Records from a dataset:
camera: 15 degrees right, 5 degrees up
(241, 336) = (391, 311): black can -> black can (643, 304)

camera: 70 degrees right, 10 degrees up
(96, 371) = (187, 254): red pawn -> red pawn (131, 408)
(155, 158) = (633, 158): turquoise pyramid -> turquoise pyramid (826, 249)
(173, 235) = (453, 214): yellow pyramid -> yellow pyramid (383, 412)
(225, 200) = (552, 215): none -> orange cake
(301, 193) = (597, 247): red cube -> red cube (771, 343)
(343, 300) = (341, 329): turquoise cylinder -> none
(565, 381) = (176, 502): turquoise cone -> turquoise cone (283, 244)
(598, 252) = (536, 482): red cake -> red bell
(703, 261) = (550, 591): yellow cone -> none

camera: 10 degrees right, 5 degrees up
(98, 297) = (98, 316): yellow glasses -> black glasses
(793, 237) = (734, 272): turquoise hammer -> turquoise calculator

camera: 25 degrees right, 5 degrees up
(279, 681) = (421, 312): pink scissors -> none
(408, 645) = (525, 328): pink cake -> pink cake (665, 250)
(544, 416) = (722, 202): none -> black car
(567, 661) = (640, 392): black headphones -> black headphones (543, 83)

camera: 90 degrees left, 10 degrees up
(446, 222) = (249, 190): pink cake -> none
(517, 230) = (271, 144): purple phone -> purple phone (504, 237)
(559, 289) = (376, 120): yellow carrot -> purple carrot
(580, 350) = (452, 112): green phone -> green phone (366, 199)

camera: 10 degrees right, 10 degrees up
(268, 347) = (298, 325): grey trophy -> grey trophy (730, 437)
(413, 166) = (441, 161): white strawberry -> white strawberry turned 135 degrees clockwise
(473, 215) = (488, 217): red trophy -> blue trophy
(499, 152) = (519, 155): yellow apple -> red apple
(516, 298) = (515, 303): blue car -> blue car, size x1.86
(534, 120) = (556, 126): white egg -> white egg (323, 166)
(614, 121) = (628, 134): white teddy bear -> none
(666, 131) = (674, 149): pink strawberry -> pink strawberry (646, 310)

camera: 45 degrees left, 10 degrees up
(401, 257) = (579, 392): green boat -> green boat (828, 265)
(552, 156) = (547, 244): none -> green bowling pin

**ACTION ITEM**
An exact copy of the data is needed, running from its first line through the line that holds "(343, 300) = (341, 329): turquoise", and nothing beyond that.

**RESULT**
camera: 15 degrees right, 5 degrees up
(241, 336) = (391, 311): black can -> black can (643, 304)

camera: 70 degrees right, 10 degrees up
(96, 371) = (187, 254): red pawn -> red pawn (131, 408)
(155, 158) = (633, 158): turquoise pyramid -> turquoise pyramid (826, 249)
(173, 235) = (453, 214): yellow pyramid -> yellow pyramid (383, 412)
(225, 200) = (552, 215): none -> orange cake
(301, 193) = (597, 247): red cube -> red cube (771, 343)
(343, 300) = (341, 329): turquoise cylinder -> none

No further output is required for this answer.